Task requirements →
Could you retype the whole listing, word for word?

Information →

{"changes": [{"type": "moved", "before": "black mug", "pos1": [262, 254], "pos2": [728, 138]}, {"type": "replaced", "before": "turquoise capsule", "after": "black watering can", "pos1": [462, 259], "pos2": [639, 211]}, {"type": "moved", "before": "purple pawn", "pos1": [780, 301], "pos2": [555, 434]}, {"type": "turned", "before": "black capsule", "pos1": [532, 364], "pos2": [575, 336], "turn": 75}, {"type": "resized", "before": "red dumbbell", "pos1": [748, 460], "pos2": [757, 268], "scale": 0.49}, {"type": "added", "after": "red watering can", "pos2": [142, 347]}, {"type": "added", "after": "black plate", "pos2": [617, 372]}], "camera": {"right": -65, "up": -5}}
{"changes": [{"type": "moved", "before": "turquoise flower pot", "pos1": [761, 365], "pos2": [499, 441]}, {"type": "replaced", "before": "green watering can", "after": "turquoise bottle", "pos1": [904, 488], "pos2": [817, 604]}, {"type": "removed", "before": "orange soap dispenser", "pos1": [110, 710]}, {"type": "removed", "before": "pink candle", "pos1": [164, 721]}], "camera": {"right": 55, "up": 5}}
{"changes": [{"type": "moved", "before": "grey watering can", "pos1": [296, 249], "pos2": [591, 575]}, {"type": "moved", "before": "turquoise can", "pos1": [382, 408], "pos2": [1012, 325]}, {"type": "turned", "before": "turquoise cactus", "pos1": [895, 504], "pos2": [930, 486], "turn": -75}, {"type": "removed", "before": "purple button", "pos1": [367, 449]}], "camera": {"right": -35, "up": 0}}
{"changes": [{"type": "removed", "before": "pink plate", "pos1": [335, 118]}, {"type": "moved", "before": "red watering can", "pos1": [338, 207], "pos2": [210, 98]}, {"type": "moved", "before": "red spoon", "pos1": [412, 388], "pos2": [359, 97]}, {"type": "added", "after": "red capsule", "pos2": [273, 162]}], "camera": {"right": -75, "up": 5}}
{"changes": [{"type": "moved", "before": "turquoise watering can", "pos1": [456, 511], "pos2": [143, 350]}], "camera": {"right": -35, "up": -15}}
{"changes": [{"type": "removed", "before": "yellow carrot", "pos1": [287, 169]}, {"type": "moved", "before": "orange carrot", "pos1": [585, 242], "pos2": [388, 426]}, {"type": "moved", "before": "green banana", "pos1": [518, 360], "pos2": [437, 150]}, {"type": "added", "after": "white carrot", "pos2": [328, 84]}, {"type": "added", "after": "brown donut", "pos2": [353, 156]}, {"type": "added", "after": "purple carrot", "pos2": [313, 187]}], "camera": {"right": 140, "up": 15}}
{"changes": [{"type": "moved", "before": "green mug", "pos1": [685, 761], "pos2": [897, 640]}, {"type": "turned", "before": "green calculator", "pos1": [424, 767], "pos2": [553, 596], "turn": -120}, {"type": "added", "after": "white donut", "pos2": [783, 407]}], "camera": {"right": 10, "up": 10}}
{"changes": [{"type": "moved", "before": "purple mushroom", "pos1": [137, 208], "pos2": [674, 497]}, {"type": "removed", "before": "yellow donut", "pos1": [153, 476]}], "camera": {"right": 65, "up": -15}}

Answer box →
{"changes": [{"type": "moved", "before": "black mug", "pos1": [262, 254], "pos2": [728, 138]}, {"type": "replaced", "before": "turquoise capsule", "after": "black watering can", "pos1": [462, 259], "pos2": [639, 211]}, {"type": "moved", "before": "purple pawn", "pos1": [780, 301], "pos2": [555, 434]}, {"type": "turned", "before": "black capsule", "pos1": [532, 364], "pos2": [575, 336], "turn": 75}, {"type": "resized", "before": "red dumbbell", "pos1": [748, 460], "pos2": [757, 268], "scale": 0.49}, {"type": "added", "after": "red watering can", "pos2": [142, 347]}, {"type": "added", "after": "black plate", "pos2": [617, 372]}], "camera": {"right": -65, "up": -5}}
{"changes": [{"type": "moved", "before": "turquoise flower pot", "pos1": [761, 365], "pos2": [499, 441]}, {"type": "replaced", "before": "green watering can", "after": "turquoise bottle", "pos1": [904, 488], "pos2": [817, 604]}, {"type": "removed", "before": "orange soap dispenser", "pos1": [110, 710]}, {"type": "removed", "before": "pink candle", "pos1": [164, 721]}], "camera": {"right": 55, "up": 5}}
{"changes": [{"type": "moved", "before": "grey watering can", "pos1": [296, 249], "pos2": [591, 575]}, {"type": "moved", "before": "turquoise can", "pos1": [382, 408], "pos2": [1012, 325]}, {"type": "turned", "before": "turquoise cactus", "pos1": [895, 504], "pos2": [930, 486], "turn": -75}, {"type": "removed", "before": "purple button", "pos1": [367, 449]}], "camera": {"right": -35, "up": 0}}
{"changes": [{"type": "removed", "before": "pink plate", "pos1": [335, 118]}, {"type": "moved", "before": "red watering can", "pos1": [338, 207], "pos2": [210, 98]}, {"type": "moved", "before": "red spoon", "pos1": [412, 388], "pos2": [359, 97]}, {"type": "added", "after": "red capsule", "pos2": [273, 162]}], "camera": {"right": -75, "up": 5}}
{"changes": [{"type": "moved", "before": "turquoise watering can", "pos1": [456, 511], "pos2": [143, 350]}], "camera": {"right": -35, "up": -15}}
{"changes": [{"type": "removed", "before": "yellow carrot", "pos1": [287, 169]}, {"type": "moved", "before": "orange carrot", "pos1": [585, 242], "pos2": [388, 426]}, {"type": "moved", "before": "green banana", "pos1": [518, 360], "pos2": [437, 150]}, {"type": "added", "after": "white carrot", "pos2": [328, 84]}, {"type": "added", "after": "brown donut", "pos2": [353, 156]}, {"type": "added", "after": "purple carrot", "pos2": [313, 187]}], "camera": {"right": 140, "up": 15}}
{"changes": [{"type": "moved", "before": "green mug", "pos1": [685, 761], "pos2": [897, 640]}, {"type": "turned", "before": "green calculator", "pos1": [424, 767], "pos2": [553, 596], "turn": -120}, {"type": "added", "after": "white donut", "pos2": [783, 407]}], "camera": {"right": 10, "up": 10}}
{"changes": [{"type": "moved", "before": "purple mushroom", "pos1": [137, 208], "pos2": [674, 497]}, {"type": "removed", "before": "yellow donut", "pos1": [153, 476]}], "camera": {"right": 65, "up": -15}}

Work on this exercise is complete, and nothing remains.